*WHAT YOU SHOULD DO*:
Everything from the line containing "fuvimifu (yellow) (no. 1" through the last line of the records must be returned verbatim, and nothing outside that range.

*MATERIALS PROVIDED*:
++++

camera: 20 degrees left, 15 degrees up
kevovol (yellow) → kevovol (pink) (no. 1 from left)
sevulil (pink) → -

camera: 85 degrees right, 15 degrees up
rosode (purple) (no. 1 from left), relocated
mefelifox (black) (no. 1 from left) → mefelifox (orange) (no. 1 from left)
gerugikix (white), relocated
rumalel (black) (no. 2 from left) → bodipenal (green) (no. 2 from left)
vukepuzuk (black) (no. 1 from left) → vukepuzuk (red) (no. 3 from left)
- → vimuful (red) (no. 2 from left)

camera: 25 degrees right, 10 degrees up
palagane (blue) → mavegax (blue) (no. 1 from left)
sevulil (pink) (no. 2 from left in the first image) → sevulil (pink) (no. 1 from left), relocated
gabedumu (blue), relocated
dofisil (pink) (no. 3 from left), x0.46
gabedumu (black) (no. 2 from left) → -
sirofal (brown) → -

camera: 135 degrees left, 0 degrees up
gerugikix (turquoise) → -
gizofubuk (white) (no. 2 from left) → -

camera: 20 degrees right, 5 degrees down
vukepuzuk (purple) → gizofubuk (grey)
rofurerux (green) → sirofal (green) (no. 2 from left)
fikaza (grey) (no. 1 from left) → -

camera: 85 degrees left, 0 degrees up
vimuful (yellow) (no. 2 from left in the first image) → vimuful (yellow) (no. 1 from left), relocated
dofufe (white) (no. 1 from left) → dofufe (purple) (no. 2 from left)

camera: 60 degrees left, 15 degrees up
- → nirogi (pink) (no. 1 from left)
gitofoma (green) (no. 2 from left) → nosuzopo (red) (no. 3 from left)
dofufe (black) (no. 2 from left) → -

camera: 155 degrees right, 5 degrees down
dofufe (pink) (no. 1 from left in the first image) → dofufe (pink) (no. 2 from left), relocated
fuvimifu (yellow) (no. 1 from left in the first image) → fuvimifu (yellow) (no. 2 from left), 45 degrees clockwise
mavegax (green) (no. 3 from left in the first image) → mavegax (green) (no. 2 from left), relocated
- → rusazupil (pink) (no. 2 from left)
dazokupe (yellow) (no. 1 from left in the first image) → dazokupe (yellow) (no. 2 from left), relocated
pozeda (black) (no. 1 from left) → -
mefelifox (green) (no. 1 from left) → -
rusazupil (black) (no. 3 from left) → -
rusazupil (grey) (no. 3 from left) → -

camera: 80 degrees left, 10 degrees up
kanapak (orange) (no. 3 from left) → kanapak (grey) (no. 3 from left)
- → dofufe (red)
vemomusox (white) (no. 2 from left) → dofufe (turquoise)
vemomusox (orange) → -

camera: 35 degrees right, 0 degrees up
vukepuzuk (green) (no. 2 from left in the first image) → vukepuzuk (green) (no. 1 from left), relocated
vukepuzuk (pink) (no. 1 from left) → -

++++

*EXERCISE RESPONSE*:
fuvimifu (yellow) (no. 1 from left in the first image) → fuvimifu (yellow) (no. 2 from left), 45 degrees clockwise
mavegax (green) (no. 3 from left in the first image) → mavegax (green) (no. 2 from left), relocated
- → rusazupil (pink) (no. 2 from left)
dazokupe (yellow) (no. 1 from left in the first image) → dazokupe (yellow) (no. 2 from left), relocated
pozeda (black) (no. 1 from left) → -
mefelifox (green) (no. 1 from left) → -
rusazupil (black) (no. 3 from left) → -
rusazupil (grey) (no. 3 from left) → -

camera: 80 degrees left, 10 degrees up
kanapak (orange) (no. 3 from left) → kanapak (grey) (no. 3 from left)
- → dofufe (red)
vemomusox (white) (no. 2 from left) → dofufe (turquoise)
vemomusox (orange) → -

camera: 35 degrees right, 0 degrees up
vukepuzuk (green) (no. 2 from left in the first image) → vukepuzuk (green) (no. 1 from left), relocated
vukepuzuk (pink) (no. 1 from left) → -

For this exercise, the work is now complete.